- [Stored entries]

== Segment start ==

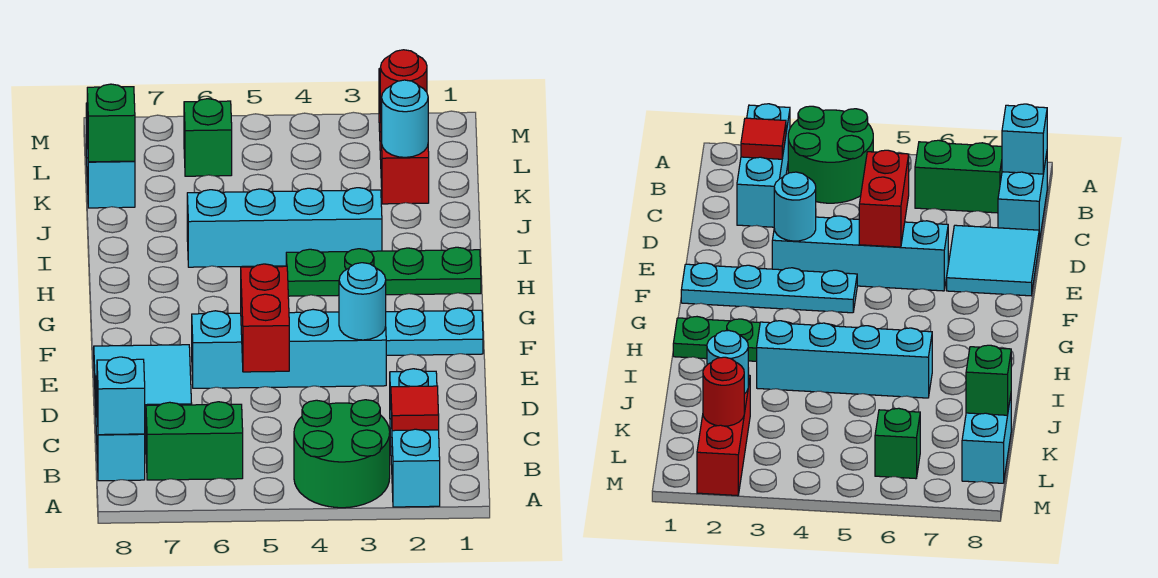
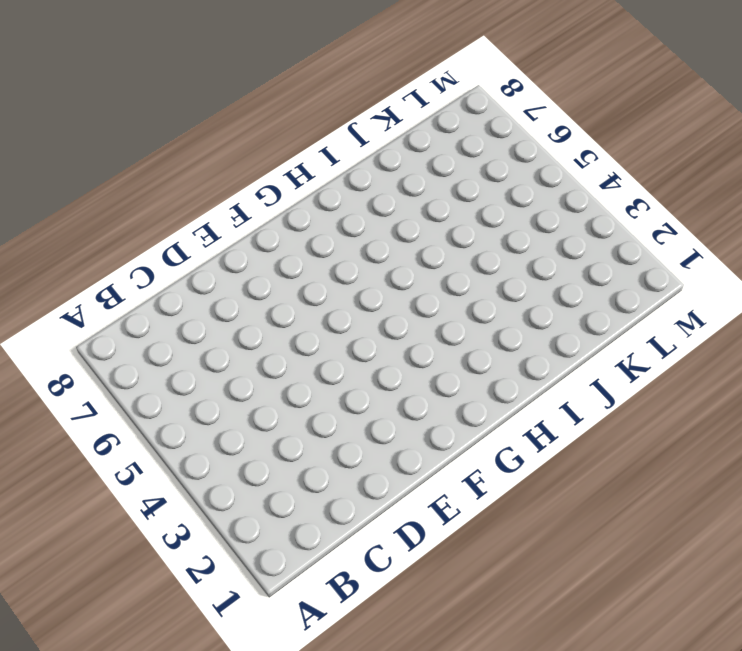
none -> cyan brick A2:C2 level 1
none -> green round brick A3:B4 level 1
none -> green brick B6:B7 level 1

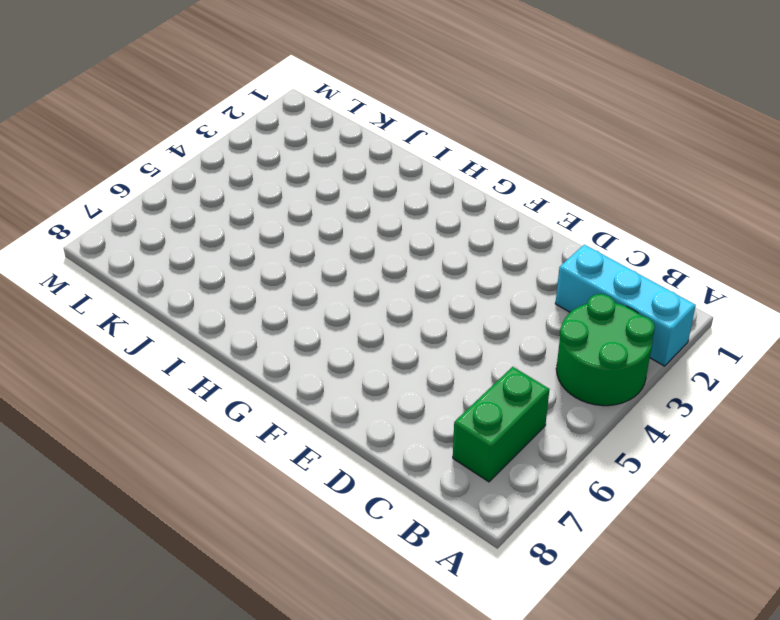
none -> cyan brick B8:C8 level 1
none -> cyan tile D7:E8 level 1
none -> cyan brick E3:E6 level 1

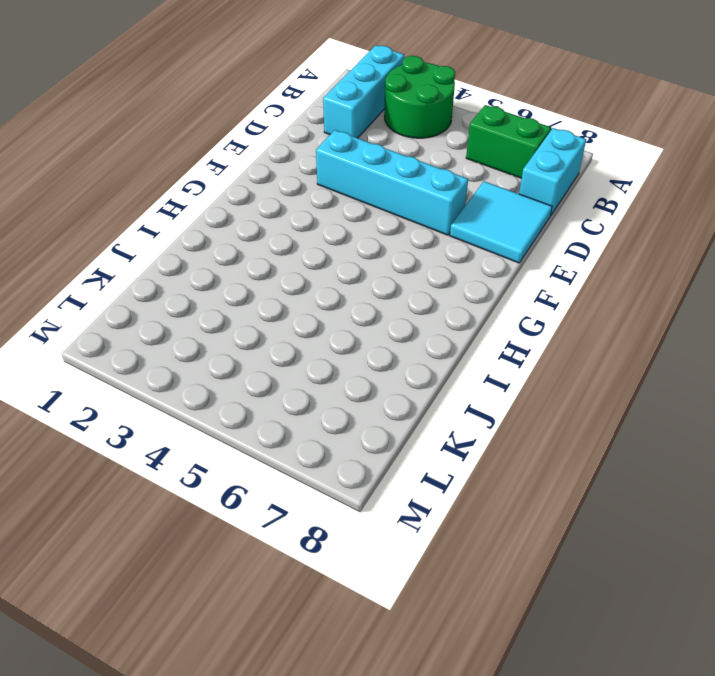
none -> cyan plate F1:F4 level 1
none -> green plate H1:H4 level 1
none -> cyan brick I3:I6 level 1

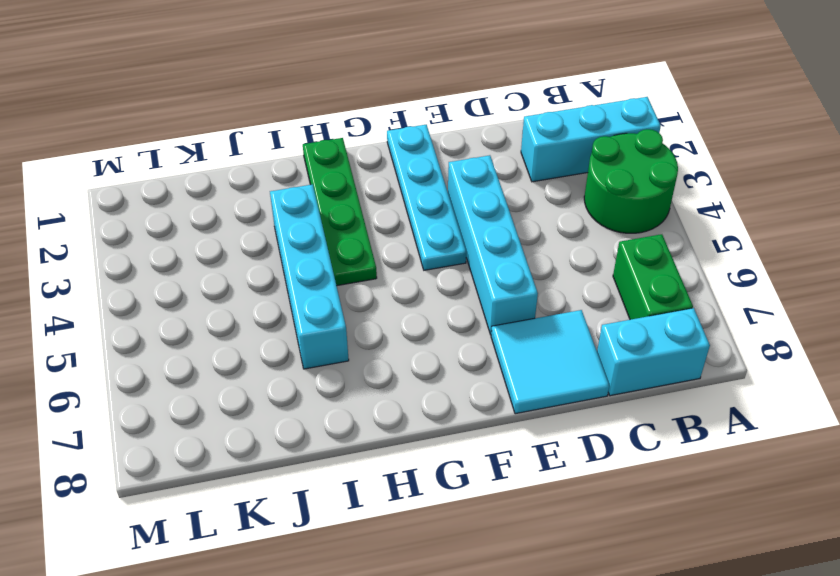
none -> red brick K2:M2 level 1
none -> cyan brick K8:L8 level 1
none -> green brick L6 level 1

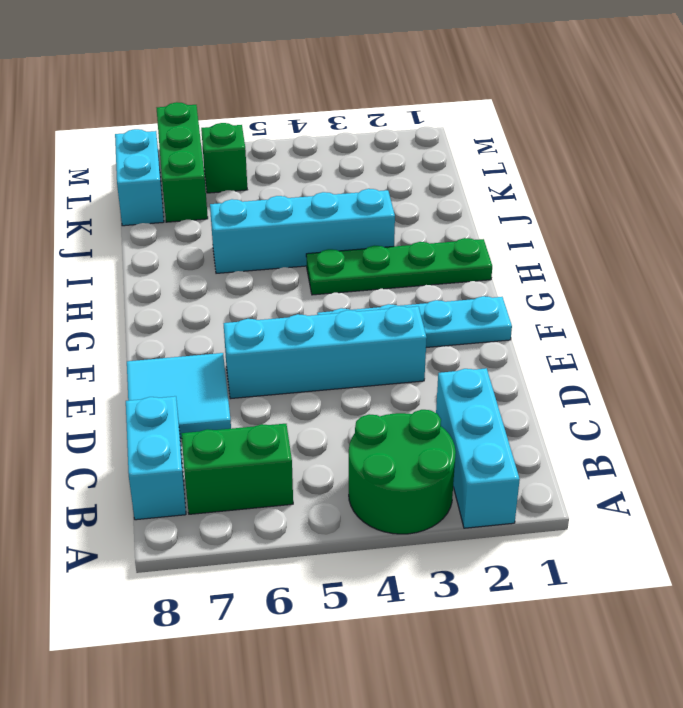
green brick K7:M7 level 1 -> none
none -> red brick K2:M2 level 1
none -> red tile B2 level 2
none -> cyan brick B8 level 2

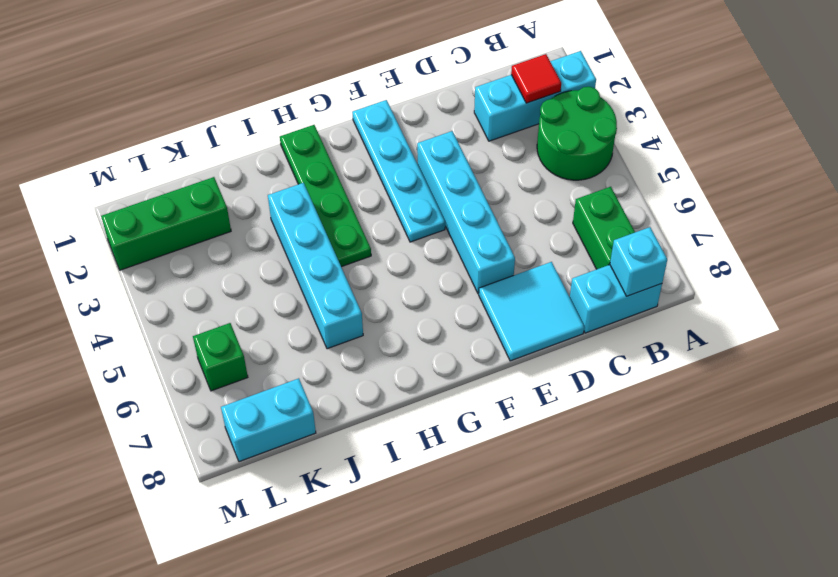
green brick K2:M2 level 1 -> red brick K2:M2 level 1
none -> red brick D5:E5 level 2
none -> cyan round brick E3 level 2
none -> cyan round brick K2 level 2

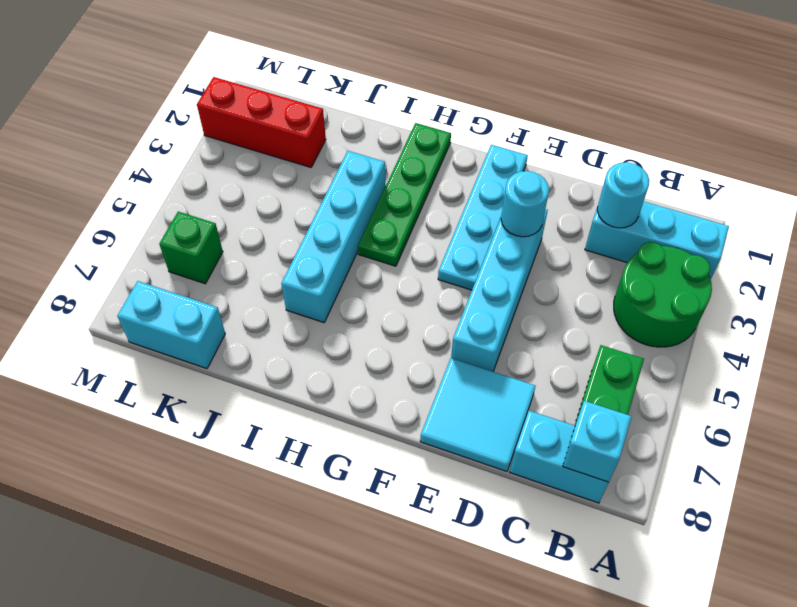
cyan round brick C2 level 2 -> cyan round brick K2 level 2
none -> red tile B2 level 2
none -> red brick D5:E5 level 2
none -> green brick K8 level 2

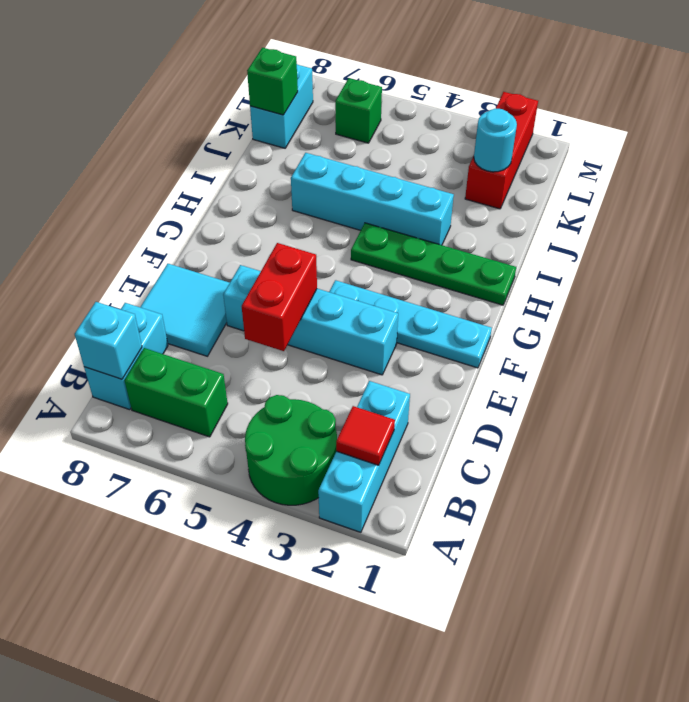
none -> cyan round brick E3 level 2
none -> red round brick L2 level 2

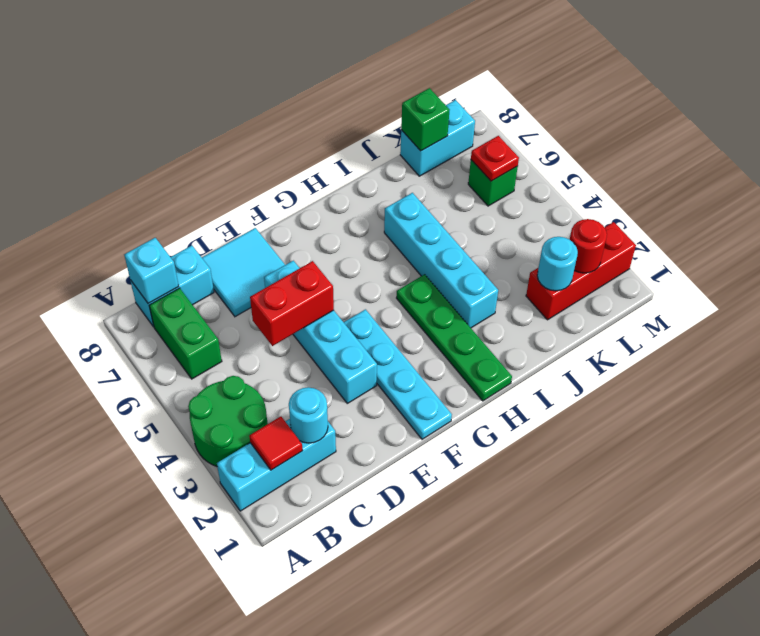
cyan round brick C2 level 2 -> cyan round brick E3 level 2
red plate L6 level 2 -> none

== Segment end ==

- [YOUR OBJECTIVE]
Output the records exactly, please. The pictures are not part of the copy.

- [WRITTEN ANSWER]
none -> cyan brick A2:C2 level 1
none -> green round brick A3:B4 level 1
none -> green brick B6:B7 level 1

none -> cyan brick B8:C8 level 1
none -> cyan tile D7:E8 level 1
none -> cyan brick E3:E6 level 1

none -> cyan plate F1:F4 level 1
none -> green plate H1:H4 level 1
none -> cyan brick I3:I6 level 1

none -> red brick K2:M2 level 1
none -> cyan brick K8:L8 level 1
none -> green brick L6 level 1

green brick K7:M7 level 1 -> none
none -> red brick K2:M2 level 1
none -> red tile B2 level 2
none -> cyan brick B8 level 2

green brick K2:M2 level 1 -> red brick K2:M2 level 1
none -> red brick D5:E5 level 2
none -> cyan round brick E3 level 2
none -> cyan round brick K2 level 2

cyan round brick C2 level 2 -> cyan round brick K2 level 2
none -> red tile B2 level 2
none -> red brick D5:E5 level 2
none -> green brick K8 level 2

none -> cyan round brick E3 level 2
none -> red round brick L2 level 2

cyan round brick C2 level 2 -> cyan round brick E3 level 2
red plate L6 level 2 -> none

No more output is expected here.